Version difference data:

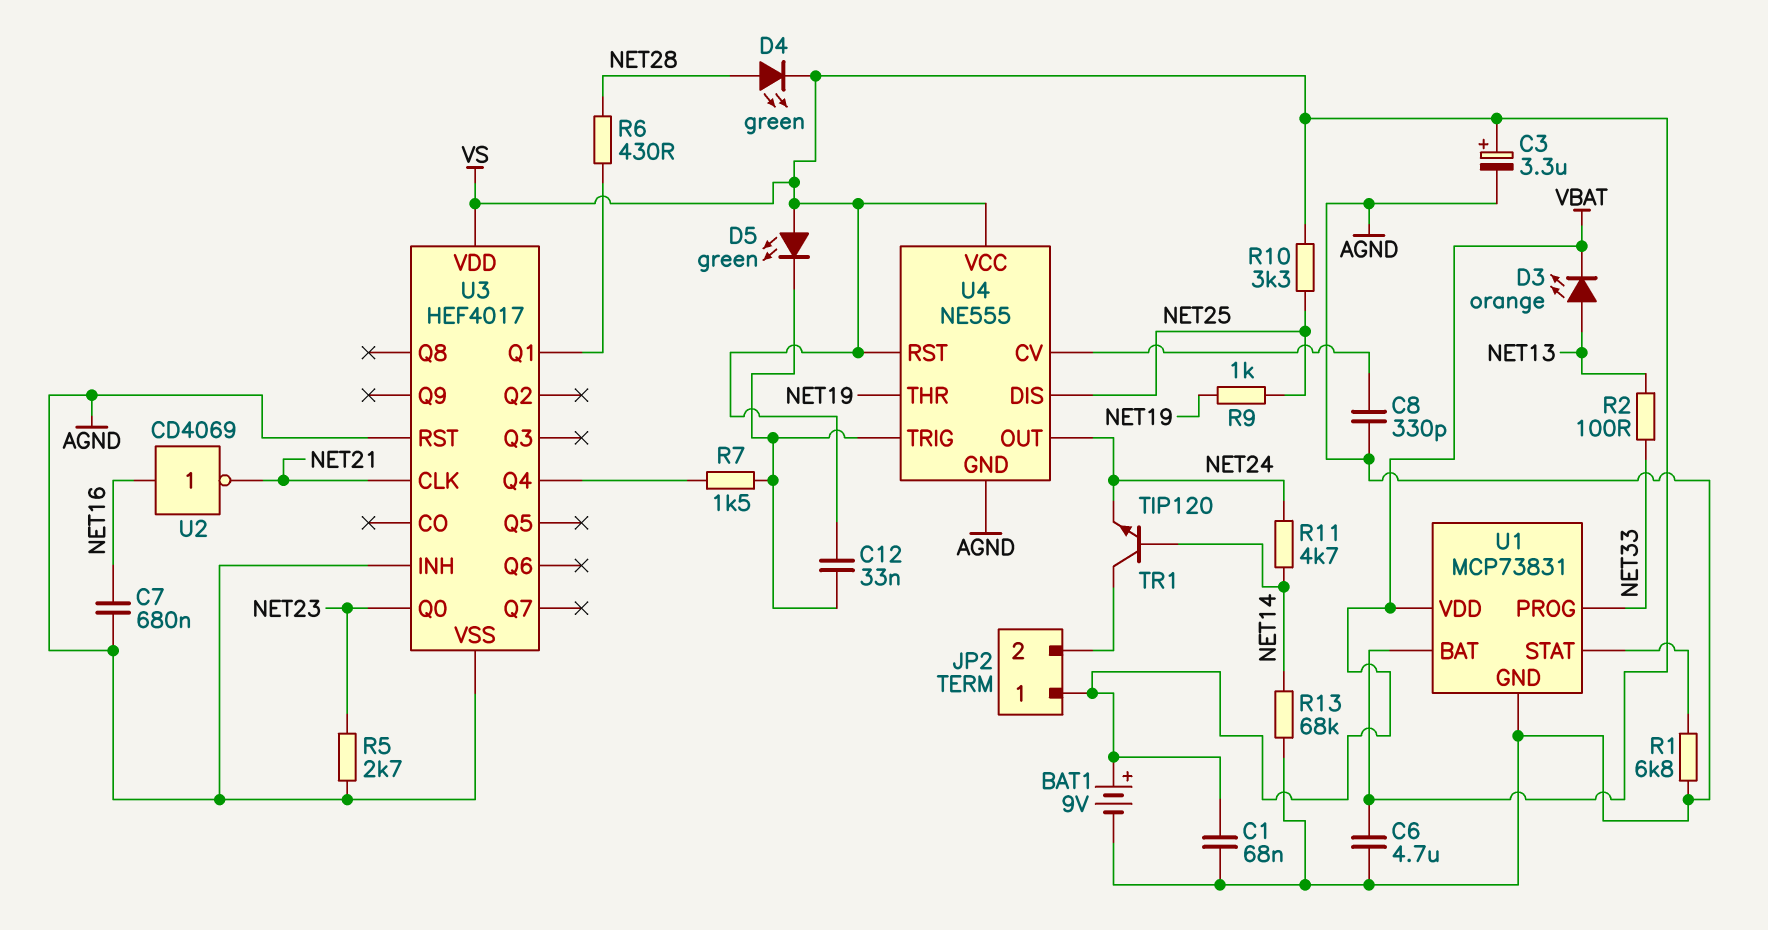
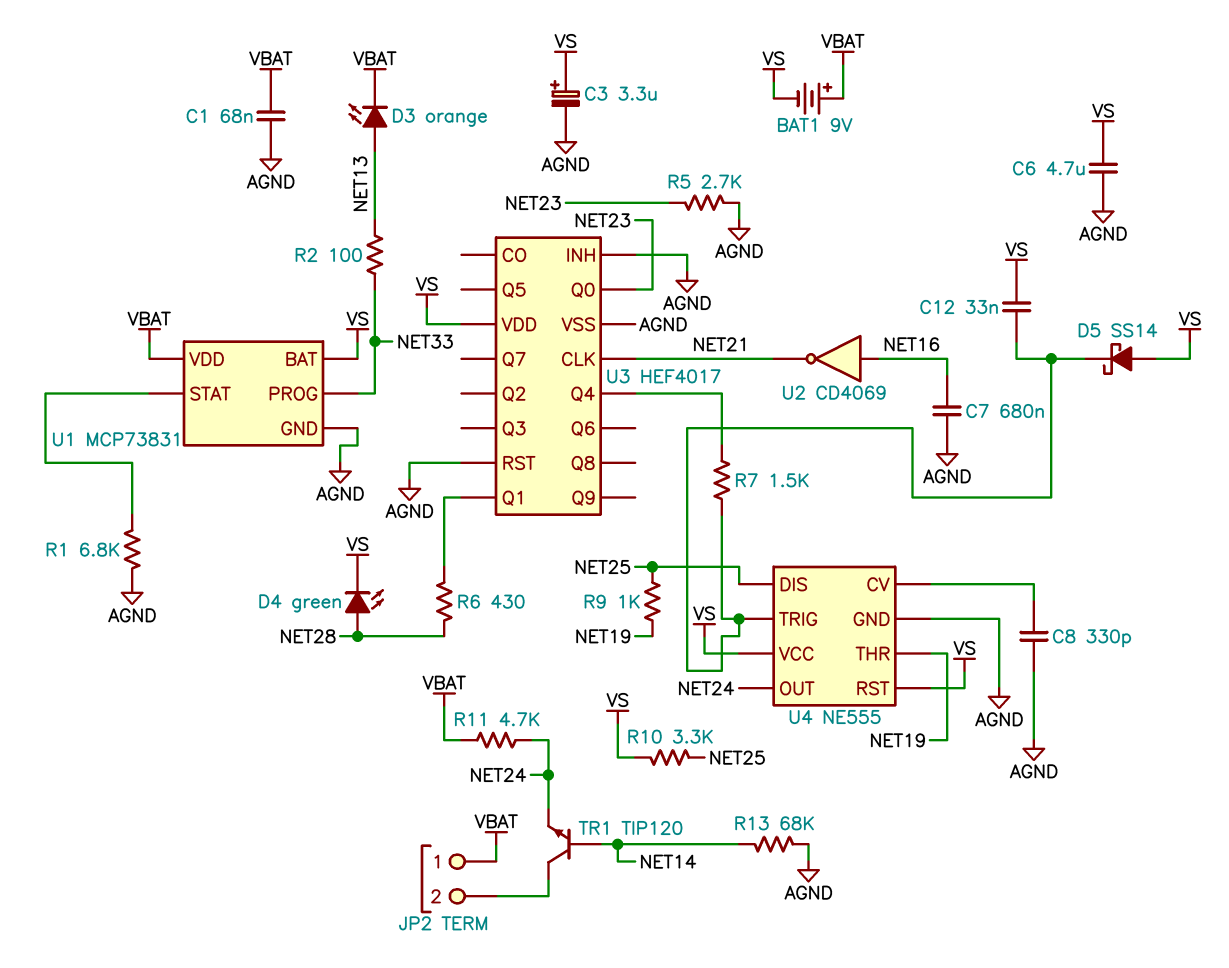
BAT1: 9V (plus VBAT, minus AGND) -> 9V (plus VBAT, minus VS)
D5: LED green (A VS, K U4/TRIG) -> schottky SS14 (A VS, K U4/TRIG)
R11: 4.7k (NET14, NET24) -> 4.7k (NET24, VBAT)

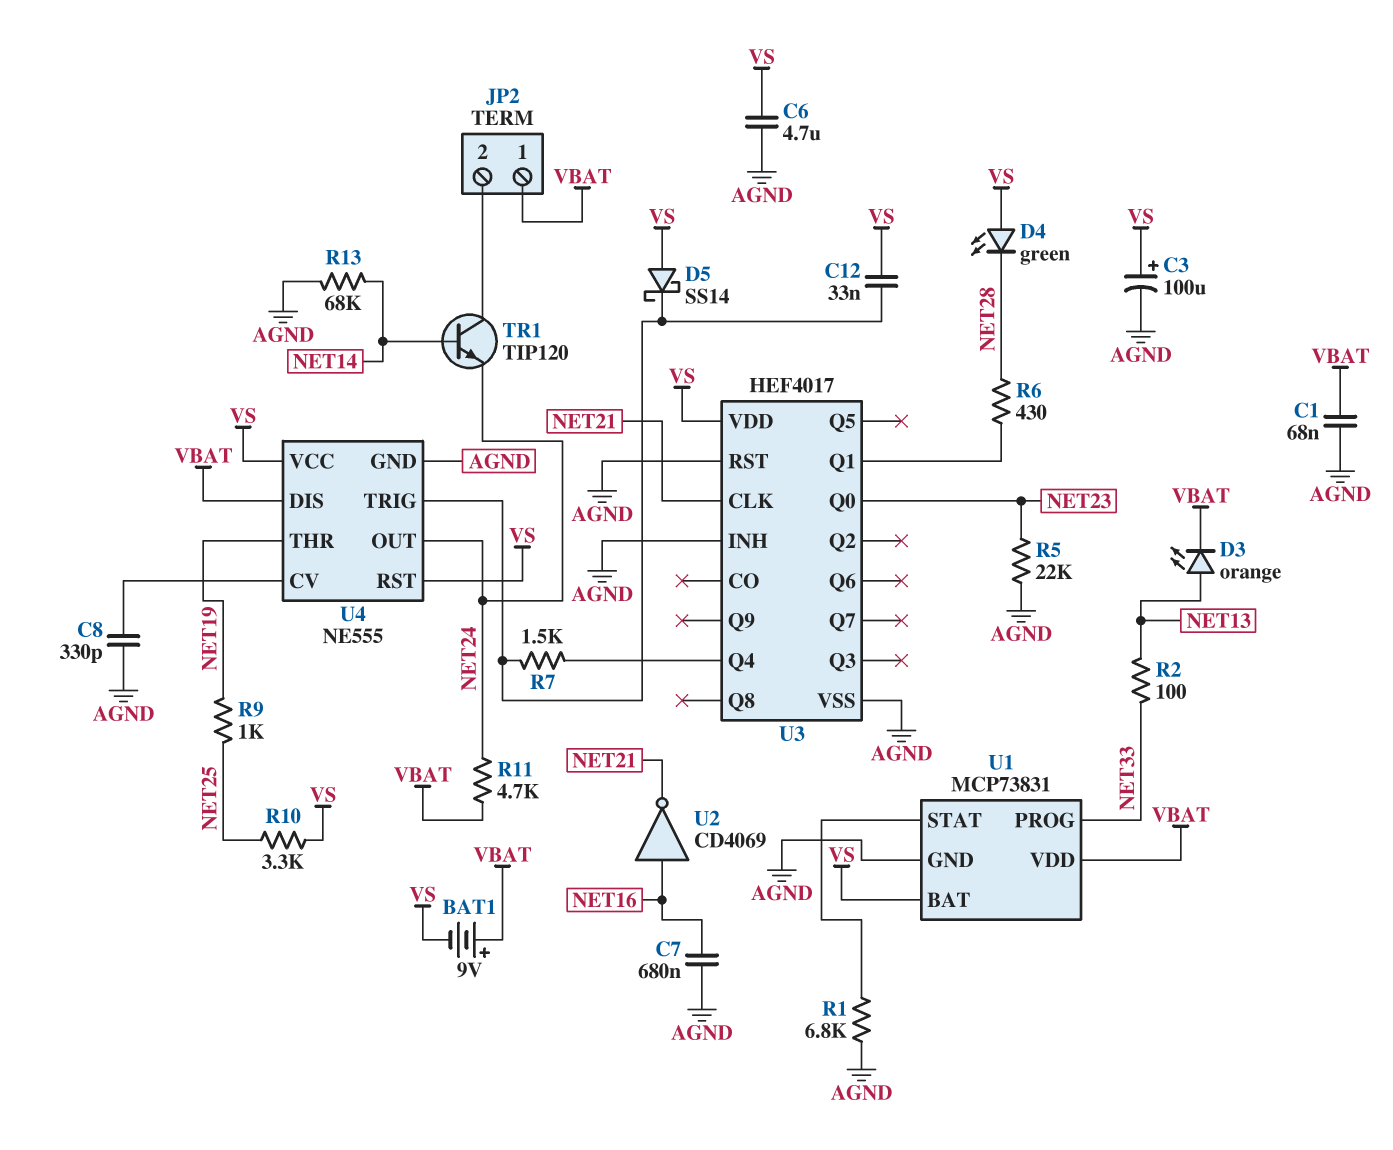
C3: 3.3uF (plus VS, minus AGND) -> 100uF (plus VS, minus AGND)
D4: LED green (A NET28, K VS) -> LED green (A VS, K NET28)
R5: 2.7k (AGND, NET23) -> 22k (AGND, NET23)
U4 pin DIS: NET25 -> VBAT

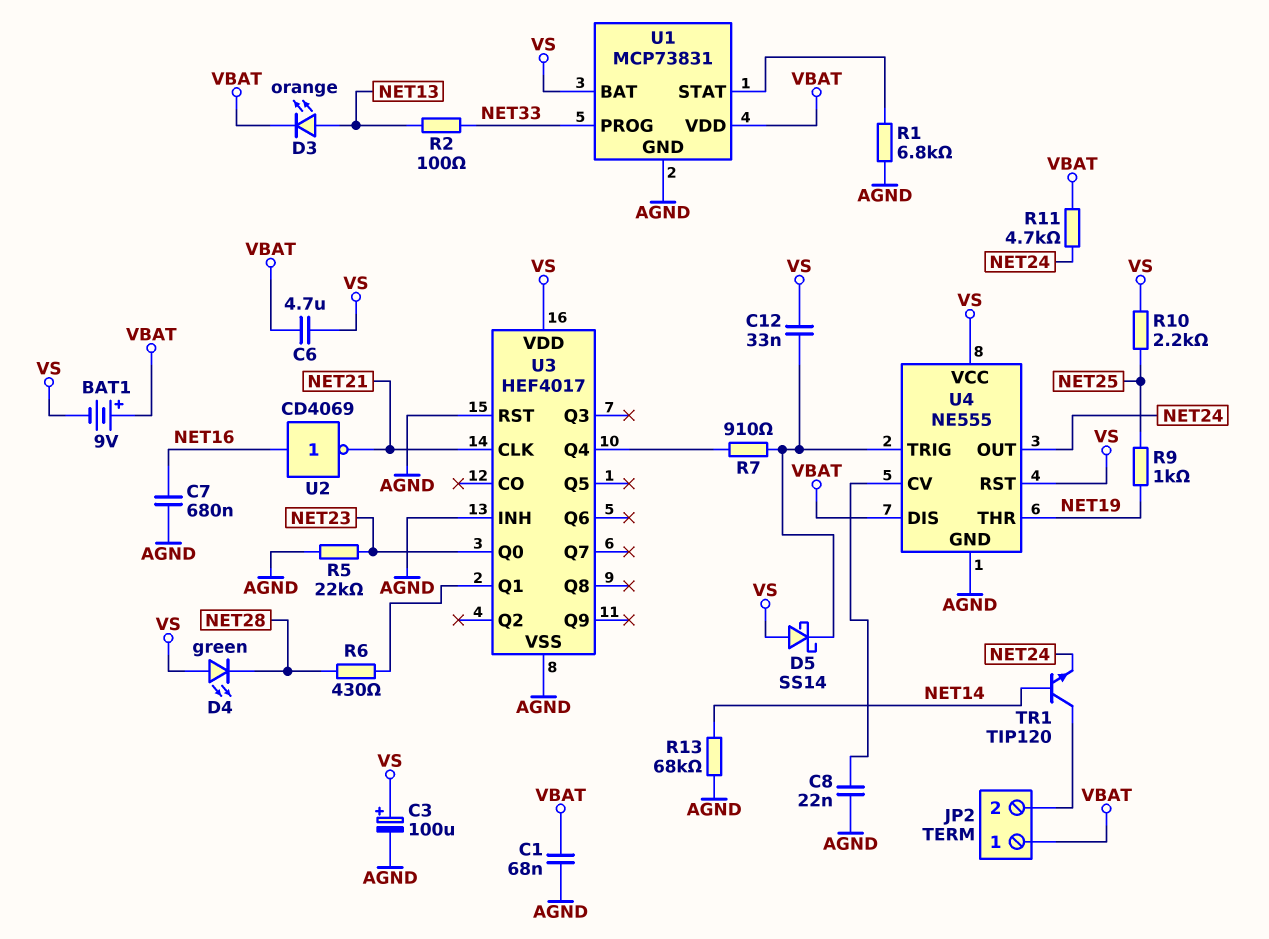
C6: 4.7uF (AGND, VS) -> 4.7uF (VBAT, VS)
C8: 330pF (AGND, U4/CV) -> 22nF (AGND, U4/CV)
R7: 1.5k (U3/Q4, U4/TRIG) -> 910 (U3/Q4, U4/TRIG)
R10: 3.3k (NET25, VS) -> 2.2k (NET25, VS)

The problem: Only the lines from the start of the records through the line containing "D4: LED green" should be repeated, word for word, with the pictures left out.

Result of the exercise:
BAT1: 9V (plus VBAT, minus AGND) -> 9V (plus VBAT, minus VS)
D5: LED green (A VS, K U4/TRIG) -> schottky SS14 (A VS, K U4/TRIG)
R11: 4.7k (NET14, NET24) -> 4.7k (NET24, VBAT)

C3: 3.3uF (plus VS, minus AGND) -> 100uF (plus VS, minus AGND)
D4: LED green (A NET28, K VS) -> LED green (A VS, K NET28)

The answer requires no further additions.